Word and element location data =>
┄┄┄┄┄┄

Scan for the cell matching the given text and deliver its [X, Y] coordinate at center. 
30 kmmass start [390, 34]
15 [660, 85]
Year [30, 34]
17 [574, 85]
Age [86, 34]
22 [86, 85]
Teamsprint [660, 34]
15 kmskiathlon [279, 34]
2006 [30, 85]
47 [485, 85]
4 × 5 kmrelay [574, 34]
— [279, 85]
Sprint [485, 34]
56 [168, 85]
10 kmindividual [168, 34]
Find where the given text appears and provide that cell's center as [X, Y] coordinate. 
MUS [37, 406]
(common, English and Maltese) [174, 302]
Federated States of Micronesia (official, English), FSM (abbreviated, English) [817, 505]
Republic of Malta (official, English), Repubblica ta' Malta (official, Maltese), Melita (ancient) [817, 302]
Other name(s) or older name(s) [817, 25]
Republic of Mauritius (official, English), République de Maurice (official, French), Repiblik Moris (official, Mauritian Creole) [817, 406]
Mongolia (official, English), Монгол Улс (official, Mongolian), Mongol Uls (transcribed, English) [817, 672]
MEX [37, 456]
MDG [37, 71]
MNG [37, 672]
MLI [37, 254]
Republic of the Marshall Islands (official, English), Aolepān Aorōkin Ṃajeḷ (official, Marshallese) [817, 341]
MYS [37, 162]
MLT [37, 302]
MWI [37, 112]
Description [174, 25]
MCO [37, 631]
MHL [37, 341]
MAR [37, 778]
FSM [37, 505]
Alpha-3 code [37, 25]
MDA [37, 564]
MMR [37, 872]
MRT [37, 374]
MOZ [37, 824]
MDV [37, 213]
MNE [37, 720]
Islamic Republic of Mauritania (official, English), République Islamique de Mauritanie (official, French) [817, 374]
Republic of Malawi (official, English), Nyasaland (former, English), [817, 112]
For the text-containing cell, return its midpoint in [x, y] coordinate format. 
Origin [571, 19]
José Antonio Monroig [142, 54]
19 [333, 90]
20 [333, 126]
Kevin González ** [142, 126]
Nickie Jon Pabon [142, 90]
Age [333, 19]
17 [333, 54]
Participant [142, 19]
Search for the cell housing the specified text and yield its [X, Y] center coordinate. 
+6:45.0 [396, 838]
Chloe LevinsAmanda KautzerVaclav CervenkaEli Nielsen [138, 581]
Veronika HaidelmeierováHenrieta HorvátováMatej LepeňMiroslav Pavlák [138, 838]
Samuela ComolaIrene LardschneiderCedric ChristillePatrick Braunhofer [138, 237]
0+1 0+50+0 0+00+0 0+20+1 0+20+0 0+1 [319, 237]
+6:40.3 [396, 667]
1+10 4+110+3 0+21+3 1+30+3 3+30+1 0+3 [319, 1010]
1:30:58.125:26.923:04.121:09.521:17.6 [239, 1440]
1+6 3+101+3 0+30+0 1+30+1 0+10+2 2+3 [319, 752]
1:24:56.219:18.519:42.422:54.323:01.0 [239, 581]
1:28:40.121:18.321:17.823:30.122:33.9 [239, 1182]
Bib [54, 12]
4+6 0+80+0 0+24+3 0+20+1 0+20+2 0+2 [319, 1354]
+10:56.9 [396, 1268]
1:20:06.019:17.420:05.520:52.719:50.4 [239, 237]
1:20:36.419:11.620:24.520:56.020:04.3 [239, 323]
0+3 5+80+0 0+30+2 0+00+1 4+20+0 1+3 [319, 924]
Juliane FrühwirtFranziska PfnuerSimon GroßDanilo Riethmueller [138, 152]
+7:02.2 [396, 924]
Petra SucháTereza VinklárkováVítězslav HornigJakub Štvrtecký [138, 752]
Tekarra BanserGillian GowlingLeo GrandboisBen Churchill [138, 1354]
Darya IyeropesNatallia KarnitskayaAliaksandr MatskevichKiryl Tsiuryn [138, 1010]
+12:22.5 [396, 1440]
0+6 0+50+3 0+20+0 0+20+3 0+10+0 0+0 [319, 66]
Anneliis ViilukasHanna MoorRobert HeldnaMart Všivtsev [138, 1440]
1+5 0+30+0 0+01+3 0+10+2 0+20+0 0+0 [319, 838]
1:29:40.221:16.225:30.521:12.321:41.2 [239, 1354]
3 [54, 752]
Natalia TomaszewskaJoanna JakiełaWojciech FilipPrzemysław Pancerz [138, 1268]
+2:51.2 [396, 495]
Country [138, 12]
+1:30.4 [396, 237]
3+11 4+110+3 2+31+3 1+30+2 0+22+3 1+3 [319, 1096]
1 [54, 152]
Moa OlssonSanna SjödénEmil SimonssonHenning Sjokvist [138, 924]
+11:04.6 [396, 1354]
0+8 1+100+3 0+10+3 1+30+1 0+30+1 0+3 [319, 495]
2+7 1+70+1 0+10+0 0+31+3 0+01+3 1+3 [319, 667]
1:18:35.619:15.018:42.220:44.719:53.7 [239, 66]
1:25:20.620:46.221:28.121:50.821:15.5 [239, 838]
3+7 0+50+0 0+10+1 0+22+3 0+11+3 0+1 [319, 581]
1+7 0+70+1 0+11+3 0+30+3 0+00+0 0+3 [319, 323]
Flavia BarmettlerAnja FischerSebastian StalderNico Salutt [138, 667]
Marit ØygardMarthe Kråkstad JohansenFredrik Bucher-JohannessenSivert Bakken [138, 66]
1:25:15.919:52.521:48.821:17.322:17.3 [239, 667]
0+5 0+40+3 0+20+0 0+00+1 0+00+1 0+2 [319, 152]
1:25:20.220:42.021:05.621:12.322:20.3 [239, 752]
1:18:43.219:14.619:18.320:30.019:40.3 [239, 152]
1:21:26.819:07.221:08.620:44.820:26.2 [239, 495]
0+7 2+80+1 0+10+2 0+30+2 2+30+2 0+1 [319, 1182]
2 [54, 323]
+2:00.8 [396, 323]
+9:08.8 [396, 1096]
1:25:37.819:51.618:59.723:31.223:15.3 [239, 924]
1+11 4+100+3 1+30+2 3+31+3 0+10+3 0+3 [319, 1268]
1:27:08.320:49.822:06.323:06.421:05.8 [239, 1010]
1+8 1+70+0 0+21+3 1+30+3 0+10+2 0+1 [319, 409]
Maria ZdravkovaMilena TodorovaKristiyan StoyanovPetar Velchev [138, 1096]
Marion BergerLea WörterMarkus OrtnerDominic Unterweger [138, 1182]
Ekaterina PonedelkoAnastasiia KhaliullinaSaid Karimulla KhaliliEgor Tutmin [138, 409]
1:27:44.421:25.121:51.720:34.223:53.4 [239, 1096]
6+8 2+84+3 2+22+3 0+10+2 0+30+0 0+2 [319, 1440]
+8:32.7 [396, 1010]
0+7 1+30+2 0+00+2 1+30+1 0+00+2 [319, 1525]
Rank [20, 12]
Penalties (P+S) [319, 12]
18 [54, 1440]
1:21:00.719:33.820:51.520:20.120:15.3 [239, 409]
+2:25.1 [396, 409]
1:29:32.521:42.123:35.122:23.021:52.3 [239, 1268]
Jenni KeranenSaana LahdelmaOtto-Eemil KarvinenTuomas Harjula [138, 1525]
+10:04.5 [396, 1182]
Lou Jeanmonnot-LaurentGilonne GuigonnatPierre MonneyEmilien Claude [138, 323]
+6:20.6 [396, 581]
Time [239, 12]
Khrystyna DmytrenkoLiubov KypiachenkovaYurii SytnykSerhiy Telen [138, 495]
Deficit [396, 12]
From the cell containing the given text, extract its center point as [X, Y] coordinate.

┄┄┄┄┄┄

Change every occurrence of "official" in the records to "formal", and leave everything else exactly as it stands.

SOLUTION TO THIS TASK =>
Scan for the cell matching the given text and deliver its [X, Y] coordinate at center. 
30 kmmass start [390, 34]
15 [660, 85]
Year [30, 34]
17 [574, 85]
Age [86, 34]
22 [86, 85]
Teamsprint [660, 34]
15 kmskiathlon [279, 34]
2006 [30, 85]
47 [485, 85]
4 × 5 kmrelay [574, 34]
— [279, 85]
Sprint [485, 34]
56 [168, 85]
10 kmindividual [168, 34]
Find where the given text appears and provide that cell's center as [X, Y] coordinate. 
MUS [37, 406]
(common, English and Maltese) [174, 302]
Federated States of Micronesia (formal, English), FSM (abbreviated, English) [817, 505]
Republic of Malta (formal, English), Repubblica ta' Malta (formal, Maltese), Melita (ancient) [817, 302]
Other name(s) or older name(s) [817, 25]
Republic of Mauritius (formal, English), République de Maurice (formal, French), Repiblik Moris (formal, Mauritian Creole) [817, 406]
Mongolia (formal, English), Монгол Улс (formal, Mongolian), Mongol Uls (transcribed, English) [817, 672]
MEX [37, 456]
MDG [37, 71]
MNG [37, 672]
MLI [37, 254]
Republic of the Marshall Islands (formal, English), Aolepān Aorōkin Ṃajeḷ (formal, Marshallese) [817, 341]
MYS [37, 162]
MLT [37, 302]
MWI [37, 112]
Description [174, 25]
MCO [37, 631]
MHL [37, 341]
MAR [37, 778]
FSM [37, 505]
Alpha-3 code [37, 25]
MDA [37, 564]
MMR [37, 872]
MRT [37, 374]
MOZ [37, 824]
MDV [37, 213]
MNE [37, 720]
Islamic Republic of Mauritania (formal, English), République Islamique de Mauritanie (formal, French) [817, 374]
Republic of Malawi (formal, English), Nyasaland (former, English), [817, 112]
For the text-containing cell, return its midpoint in [x, y] coordinate format. 
Origin [571, 19]
José Antonio Monroig [142, 54]
19 [333, 90]
20 [333, 126]
Kevin González ** [142, 126]
Nickie Jon Pabon [142, 90]
Age [333, 19]
17 [333, 54]
Participant [142, 19]
Search for the cell housing the specified text and yield its [X, Y] center coordinate. 
+6:45.0 [396, 838]
Chloe LevinsAmanda KautzerVaclav CervenkaEli Nielsen [138, 581]
Veronika HaidelmeierováHenrieta HorvátováMatej LepeňMiroslav Pavlák [138, 838]
Samuela ComolaIrene LardschneiderCedric ChristillePatrick Braunhofer [138, 237]
0+1 0+50+0 0+00+0 0+20+1 0+20+0 0+1 [319, 237]
+6:40.3 [396, 667]
1+10 4+110+3 0+21+3 1+30+3 3+30+1 0+3 [319, 1010]
1:30:58.125:26.923:04.121:09.521:17.6 [239, 1440]
1+6 3+101+3 0+30+0 1+30+1 0+10+2 2+3 [319, 752]
1:24:56.219:18.519:42.422:54.323:01.0 [239, 581]
1:28:40.121:18.321:17.823:30.122:33.9 [239, 1182]
Bib [54, 12]
4+6 0+80+0 0+24+3 0+20+1 0+20+2 0+2 [319, 1354]
+10:56.9 [396, 1268]
1:20:06.019:17.420:05.520:52.719:50.4 [239, 237]
1:20:36.419:11.620:24.520:56.020:04.3 [239, 323]
0+3 5+80+0 0+30+2 0+00+1 4+20+0 1+3 [319, 924]
Juliane FrühwirtFranziska PfnuerSimon GroßDanilo Riethmueller [138, 152]
+7:02.2 [396, 924]
Petra SucháTereza VinklárkováVítězslav HornigJakub Štvrtecký [138, 752]
Tekarra BanserGillian GowlingLeo GrandboisBen Churchill [138, 1354]
Darya IyeropesNatallia KarnitskayaAliaksandr MatskevichKiryl Tsiuryn [138, 1010]
+12:22.5 [396, 1440]
0+6 0+50+3 0+20+0 0+20+3 0+10+0 0+0 [319, 66]
Anneliis ViilukasHanna MoorRobert HeldnaMart Všivtsev [138, 1440]
1+5 0+30+0 0+01+3 0+10+2 0+20+0 0+0 [319, 838]
1:29:40.221:16.225:30.521:12.321:41.2 [239, 1354]
3 [54, 752]
Natalia TomaszewskaJoanna JakiełaWojciech FilipPrzemysław Pancerz [138, 1268]
+2:51.2 [396, 495]
Country [138, 12]
+1:30.4 [396, 237]
3+11 4+110+3 2+31+3 1+30+2 0+22+3 1+3 [319, 1096]
1 [54, 152]
Moa OlssonSanna SjödénEmil SimonssonHenning Sjokvist [138, 924]
+11:04.6 [396, 1354]
0+8 1+100+3 0+10+3 1+30+1 0+30+1 0+3 [319, 495]
2+7 1+70+1 0+10+0 0+31+3 0+01+3 1+3 [319, 667]
1:18:35.619:15.018:42.220:44.719:53.7 [239, 66]
1:25:20.620:46.221:28.121:50.821:15.5 [239, 838]
3+7 0+50+0 0+10+1 0+22+3 0+11+3 0+1 [319, 581]
1+7 0+70+1 0+11+3 0+30+3 0+00+0 0+3 [319, 323]
Flavia BarmettlerAnja FischerSebastian StalderNico Salutt [138, 667]
Marit ØygardMarthe Kråkstad JohansenFredrik Bucher-JohannessenSivert Bakken [138, 66]
1:25:15.919:52.521:48.821:17.322:17.3 [239, 667]
0+5 0+40+3 0+20+0 0+00+1 0+00+1 0+2 [319, 152]
1:25:20.220:42.021:05.621:12.322:20.3 [239, 752]
1:18:43.219:14.619:18.320:30.019:40.3 [239, 152]
1:21:26.819:07.221:08.620:44.820:26.2 [239, 495]
0+7 2+80+1 0+10+2 0+30+2 2+30+2 0+1 [319, 1182]
2 [54, 323]
+2:00.8 [396, 323]
+9:08.8 [396, 1096]
1:25:37.819:51.618:59.723:31.223:15.3 [239, 924]
1+11 4+100+3 1+30+2 3+31+3 0+10+3 0+3 [319, 1268]
1:27:08.320:49.822:06.323:06.421:05.8 [239, 1010]
1+8 1+70+0 0+21+3 1+30+3 0+10+2 0+1 [319, 409]
Maria ZdravkovaMilena TodorovaKristiyan StoyanovPetar Velchev [138, 1096]
Marion BergerLea WörterMarkus OrtnerDominic Unterweger [138, 1182]
Ekaterina PonedelkoAnastasiia KhaliullinaSaid Karimulla KhaliliEgor Tutmin [138, 409]
1:27:44.421:25.121:51.720:34.223:53.4 [239, 1096]
6+8 2+84+3 2+22+3 0+10+2 0+30+0 0+2 [319, 1440]
+8:32.7 [396, 1010]
0+7 1+30+2 0+00+2 1+30+1 0+00+2 [319, 1525]
Rank [20, 12]
Penalties (P+S) [319, 12]
18 [54, 1440]
1:21:00.719:33.820:51.520:20.120:15.3 [239, 409]
+2:25.1 [396, 409]
1:29:32.521:42.123:35.122:23.021:52.3 [239, 1268]
Jenni KeranenSaana LahdelmaOtto-Eemil KarvinenTuomas Harjula [138, 1525]
+10:04.5 [396, 1182]
Lou Jeanmonnot-LaurentGilonne GuigonnatPierre MonneyEmilien Claude [138, 323]
+6:20.6 [396, 581]
Time [239, 12]
Khrystyna DmytrenkoLiubov KypiachenkovaYurii SytnykSerhiy Telen [138, 495]
Deficit [396, 12]
From the cell containing the given text, extract its center point as [X, Y] coordinate.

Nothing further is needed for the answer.